● **Task requirements**
How many lines within the records include the word "none"? Only that number should be given.

BEGIN Input data

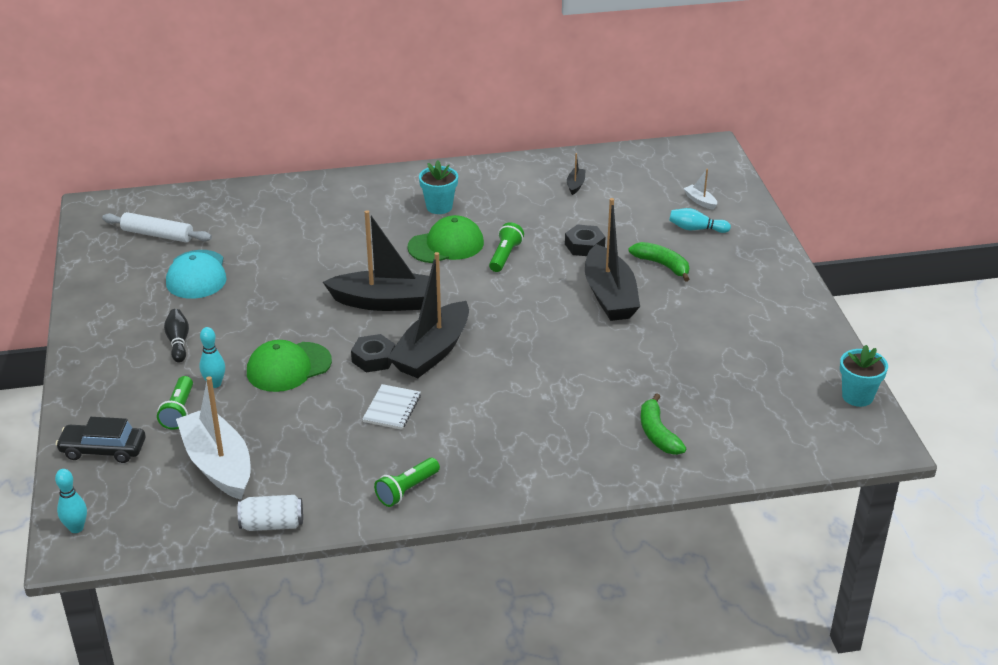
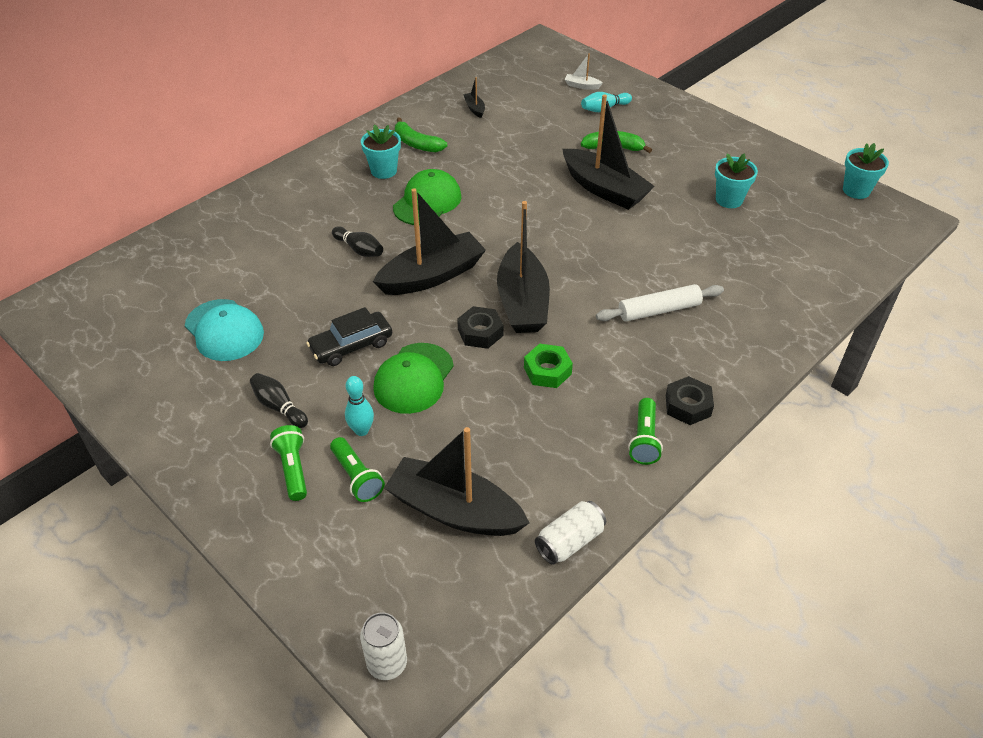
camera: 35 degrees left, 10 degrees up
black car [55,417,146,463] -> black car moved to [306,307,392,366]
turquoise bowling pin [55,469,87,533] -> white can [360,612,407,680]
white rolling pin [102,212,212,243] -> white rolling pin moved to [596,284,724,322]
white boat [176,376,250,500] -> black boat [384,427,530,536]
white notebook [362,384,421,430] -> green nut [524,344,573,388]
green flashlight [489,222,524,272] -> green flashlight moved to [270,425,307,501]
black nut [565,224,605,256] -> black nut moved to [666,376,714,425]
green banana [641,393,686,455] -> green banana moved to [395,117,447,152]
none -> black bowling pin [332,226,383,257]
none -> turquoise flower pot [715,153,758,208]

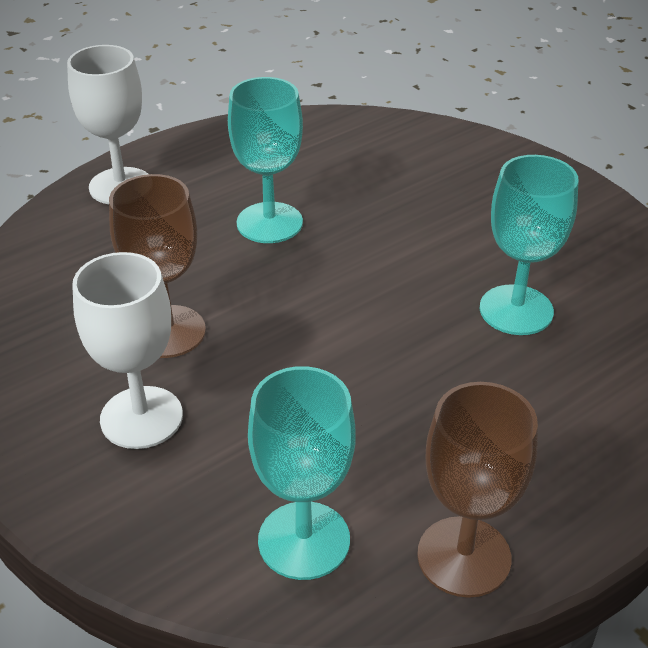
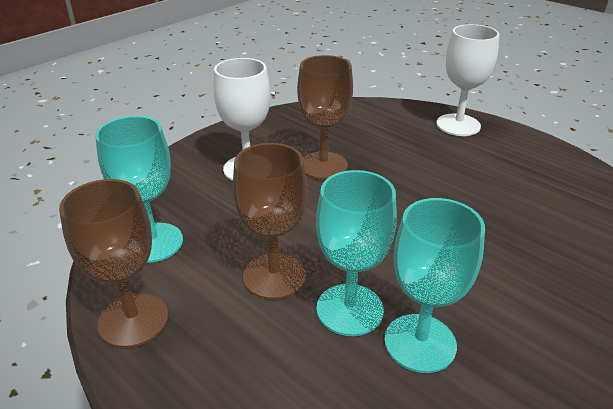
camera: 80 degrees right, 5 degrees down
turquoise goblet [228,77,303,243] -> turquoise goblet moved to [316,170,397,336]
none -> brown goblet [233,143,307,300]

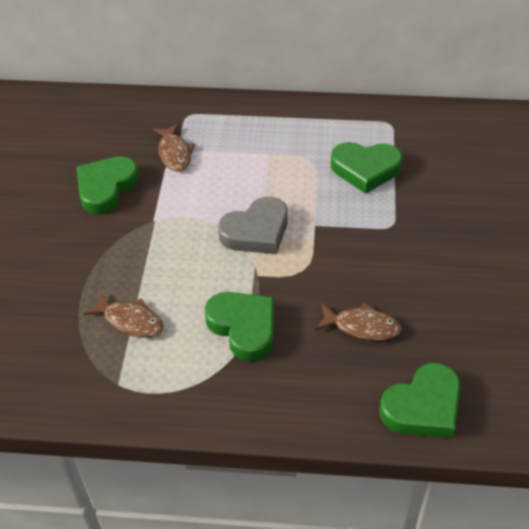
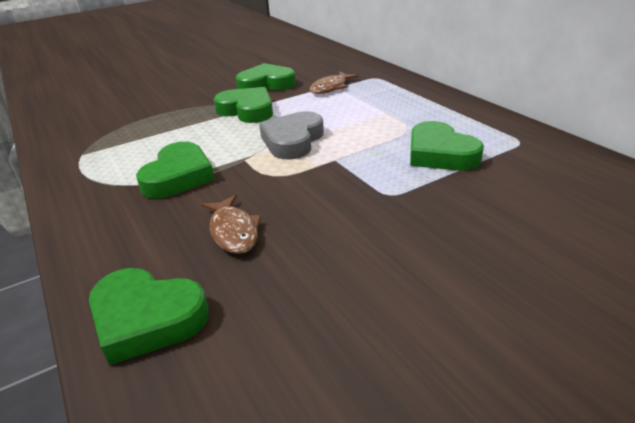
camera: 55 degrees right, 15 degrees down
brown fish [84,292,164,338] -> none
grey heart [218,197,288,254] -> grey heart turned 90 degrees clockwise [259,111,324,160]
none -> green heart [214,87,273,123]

END Input data

● **Your response**
5